[EXTRACTED DATA]
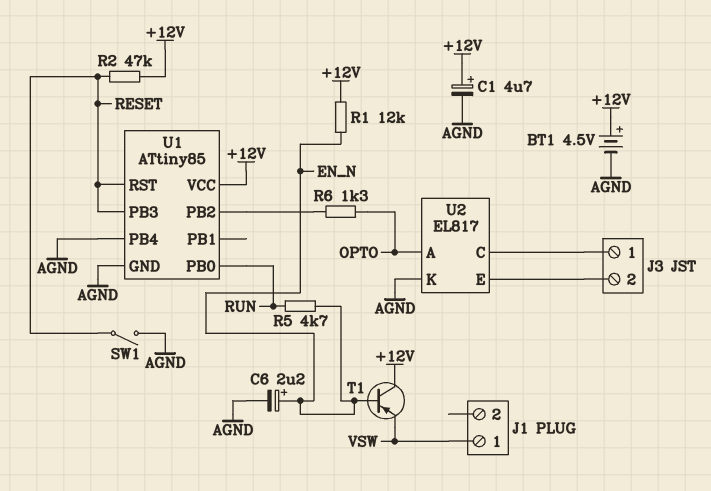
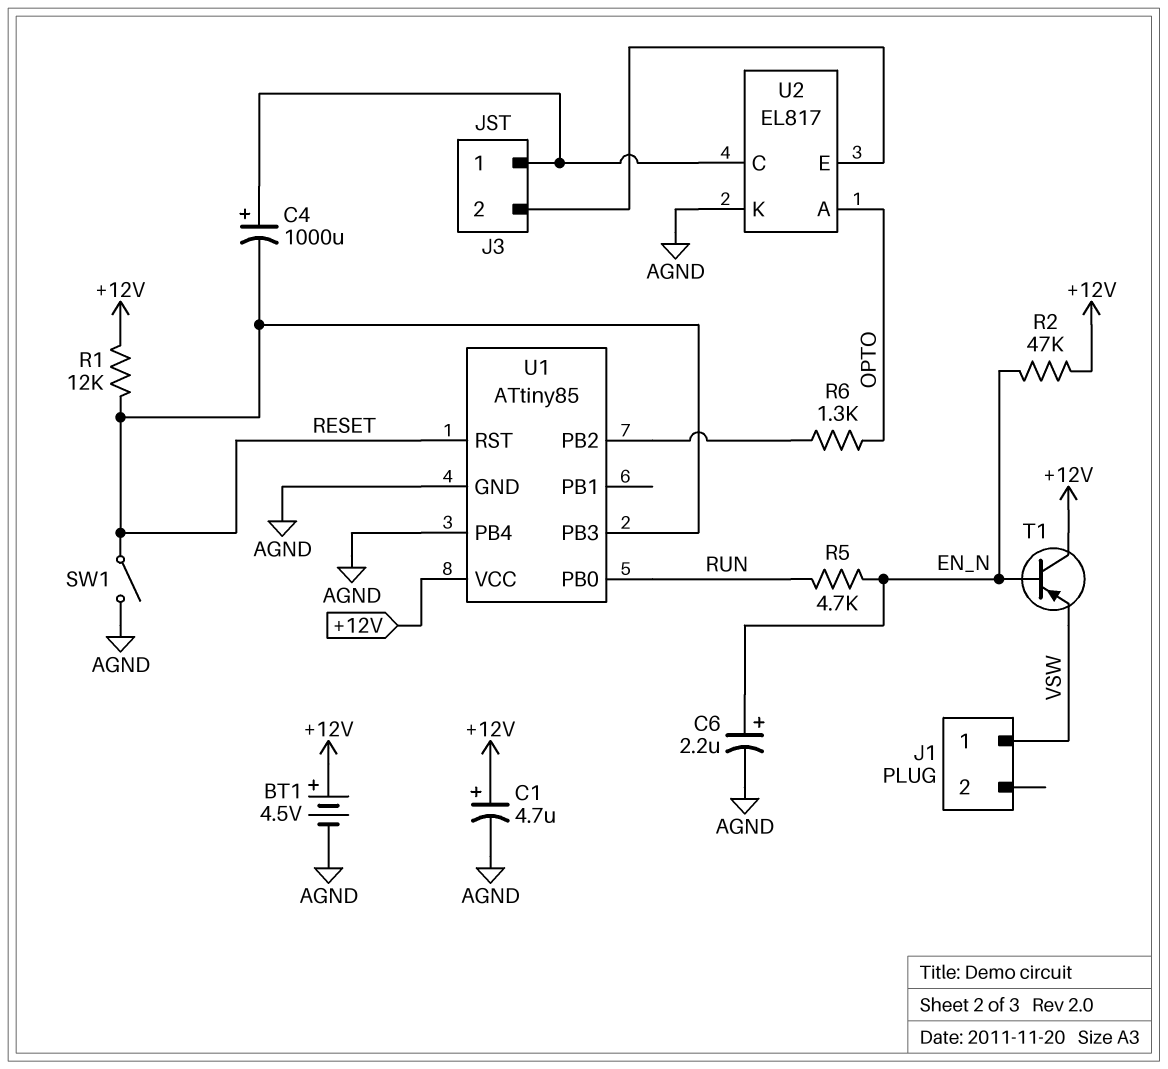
C4: none -> 1000uF (plus J3/1, minus RESET)
R1: 12k (+12V, EN_N) -> 12k (+12V, RESET)
R2: 47k (+12V, RESET) -> 47k (+12V, EN_N)

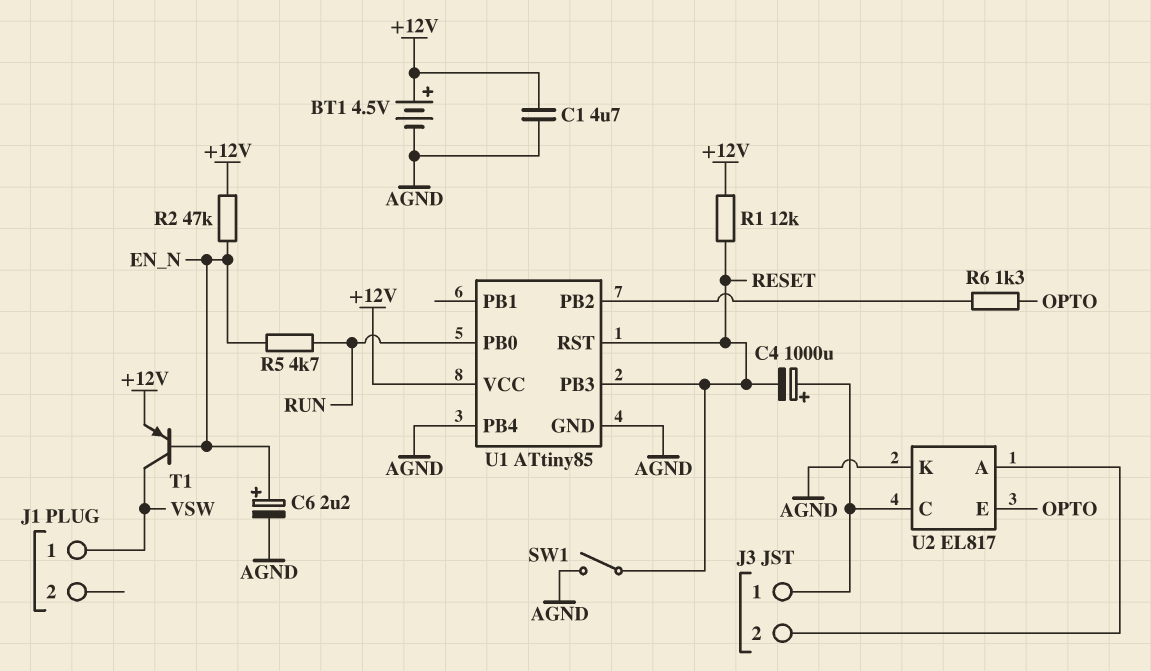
C1: 4.7uF (plus +12V, minus AGND) -> 4.7uF (+12V, AGND)
T1: PNP (B EN_N, C +12V, E VSW) -> PNP (B EN_N, C VSW, E +12V)
U2 pin A: OPTO -> J3/2
U2 pin E: J3/2 -> OPTO

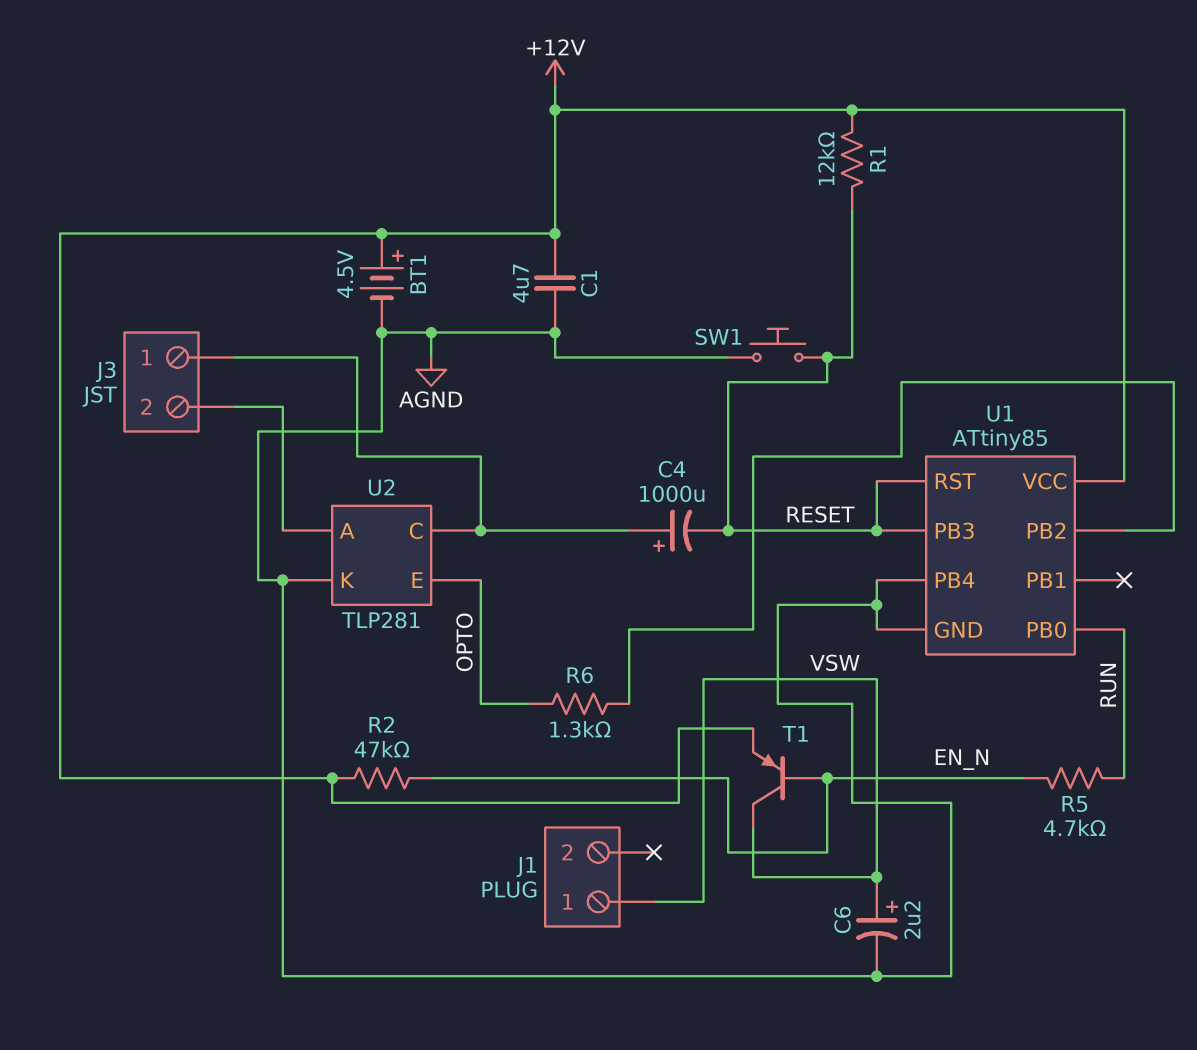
C6: 2.2uF (plus EN_N, minus AGND) -> 2.2uF (plus VSW, minus AGND)
SW1: switch (AGND, RESET) -> button (AGND, RESET)
U2: EL817 -> TLP281

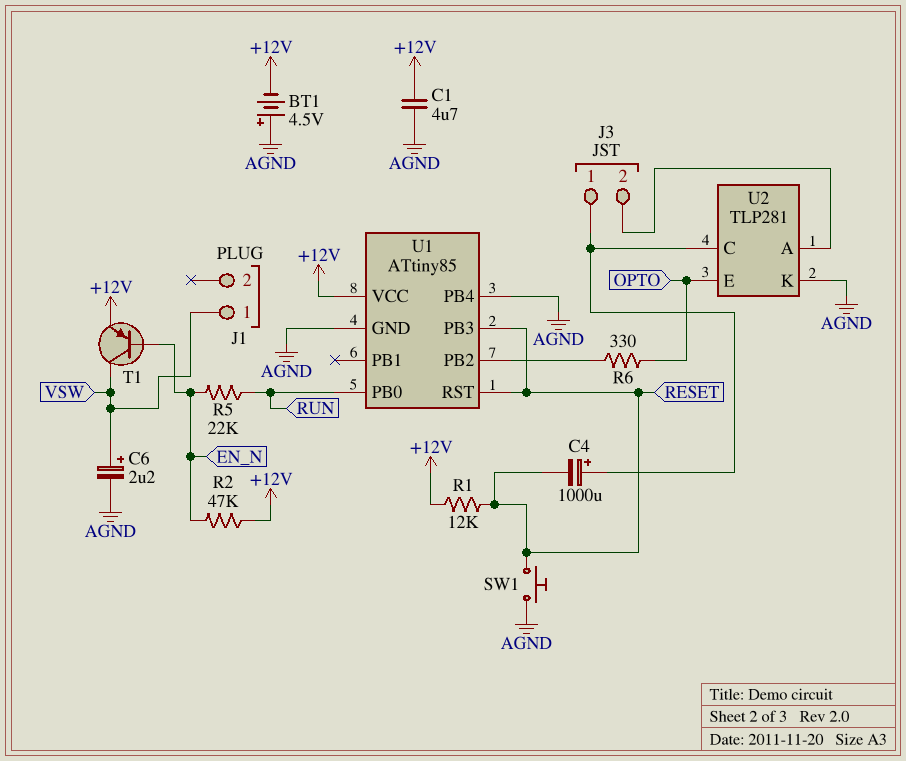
BT1: 4.5V (plus +12V, minus AGND) -> 4.5V (plus AGND, minus +12V)
R5: 4.7k (EN_N, RUN) -> 22k (EN_N, RUN)
R6: 1.3k (OPTO, U1/PB2) -> 330 (OPTO, U1/PB2)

[WHAT NEEDS TO BE DONE] Working from the line that contains "C6: 2.2uF (plus" to the last line of the listing, please quote each line exactly, pictures excluded.

[SOLUTION TO THE PROBLEM]
C6: 2.2uF (plus EN_N, minus AGND) -> 2.2uF (plus VSW, minus AGND)
SW1: switch (AGND, RESET) -> button (AGND, RESET)
U2: EL817 -> TLP281

BT1: 4.5V (plus +12V, minus AGND) -> 4.5V (plus AGND, minus +12V)
R5: 4.7k (EN_N, RUN) -> 22k (EN_N, RUN)
R6: 1.3k (OPTO, U1/PB2) -> 330 (OPTO, U1/PB2)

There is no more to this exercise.